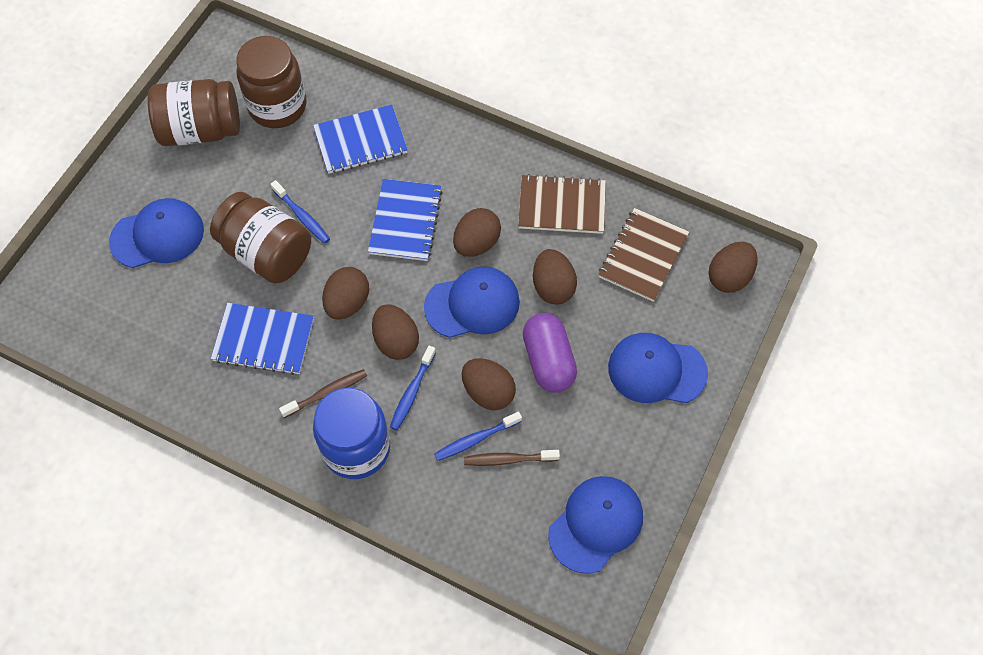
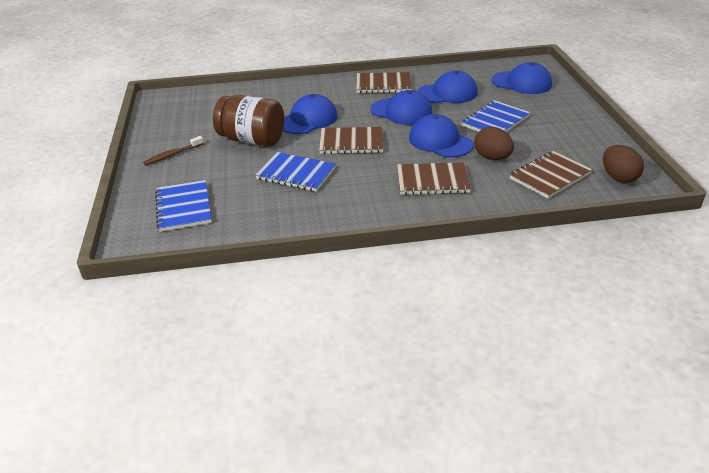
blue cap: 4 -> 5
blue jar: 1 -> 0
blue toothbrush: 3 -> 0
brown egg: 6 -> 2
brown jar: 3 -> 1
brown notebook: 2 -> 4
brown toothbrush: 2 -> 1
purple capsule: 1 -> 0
* * *
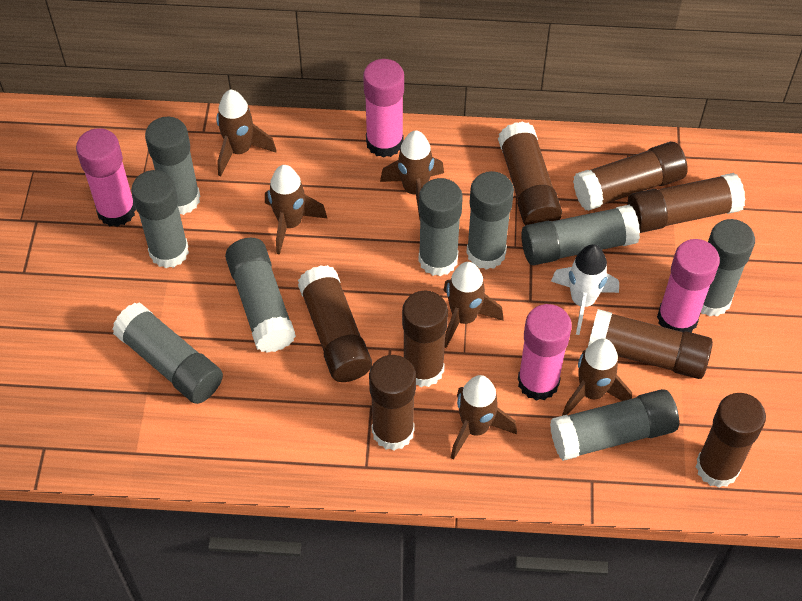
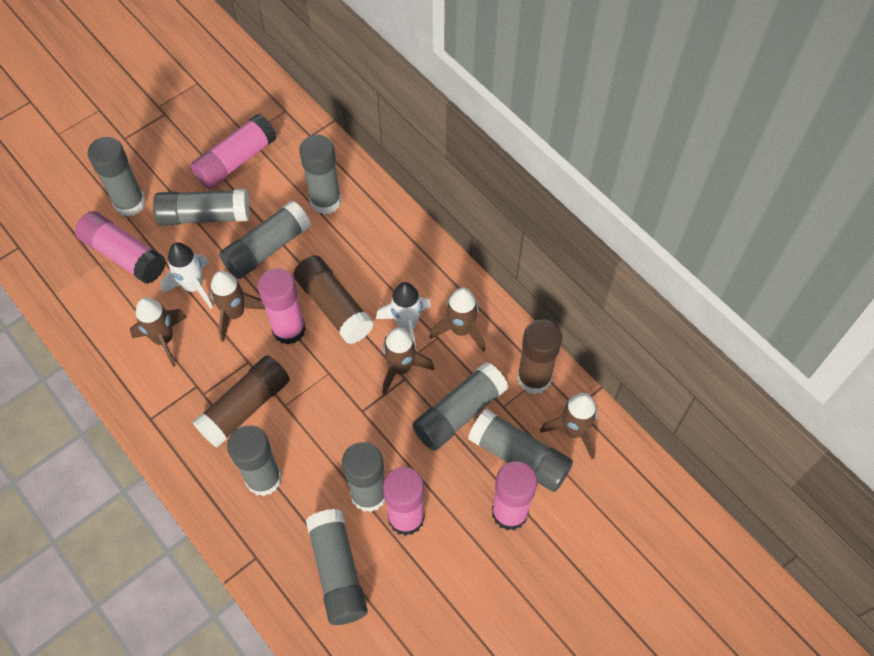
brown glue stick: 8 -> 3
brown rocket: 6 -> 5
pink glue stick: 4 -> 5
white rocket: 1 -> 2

*Required work*.
Search the data for "glue". Copy every line that has it.

*Response below*.
brown glue stick: 8 -> 3
pink glue stick: 4 -> 5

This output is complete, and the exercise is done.